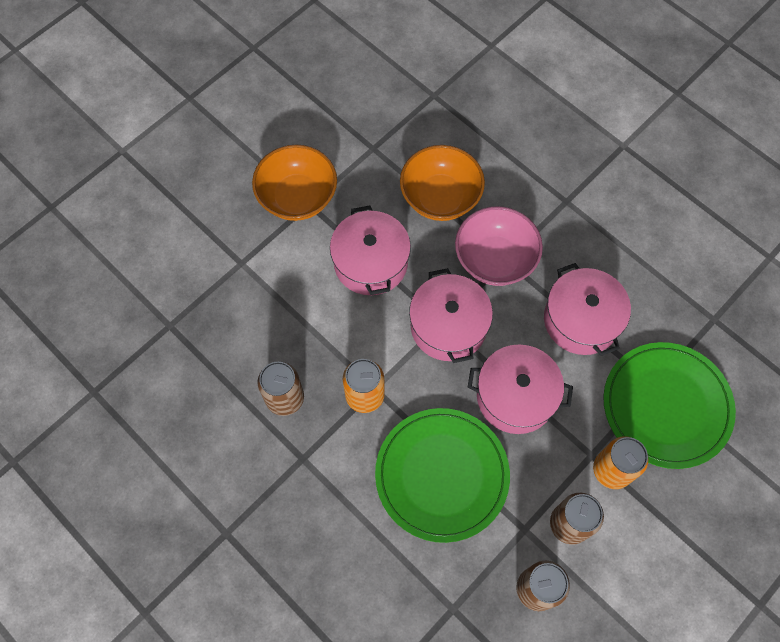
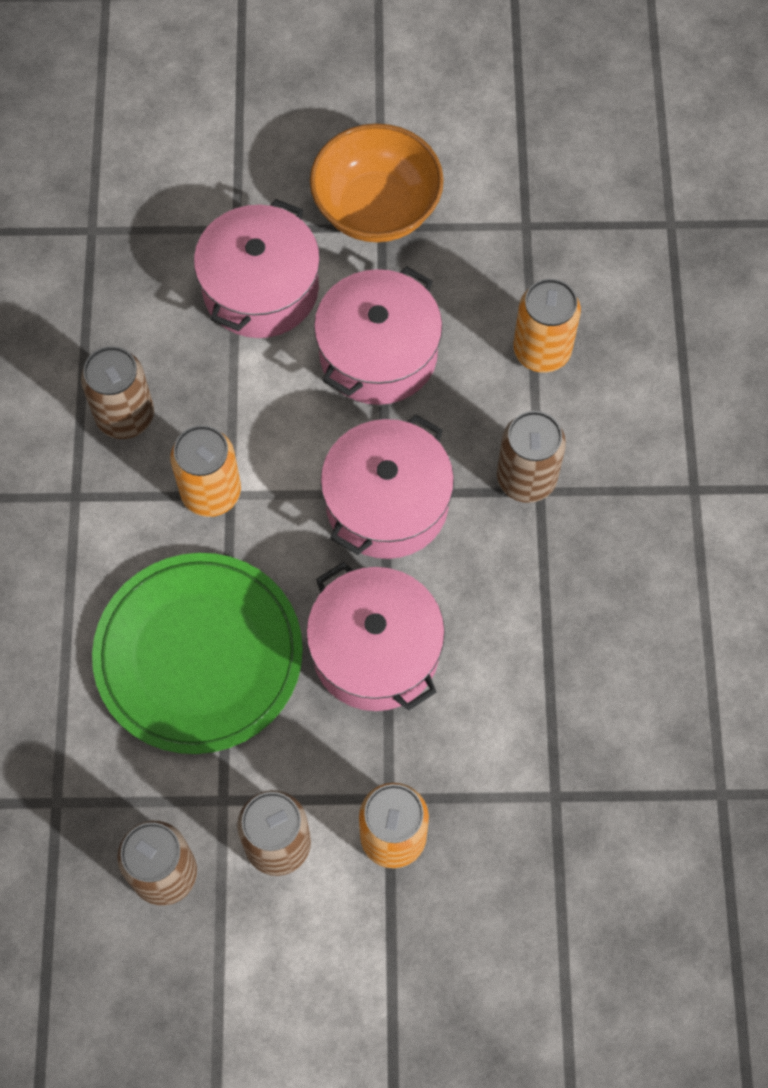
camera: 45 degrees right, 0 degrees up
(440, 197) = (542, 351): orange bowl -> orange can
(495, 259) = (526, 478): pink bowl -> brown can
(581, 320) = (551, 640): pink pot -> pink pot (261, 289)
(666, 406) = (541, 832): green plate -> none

-- -- --

Each line above with the string "bowl" should be reported in full.

### Exercise result
(440, 197) = (542, 351): orange bowl -> orange can
(495, 259) = (526, 478): pink bowl -> brown can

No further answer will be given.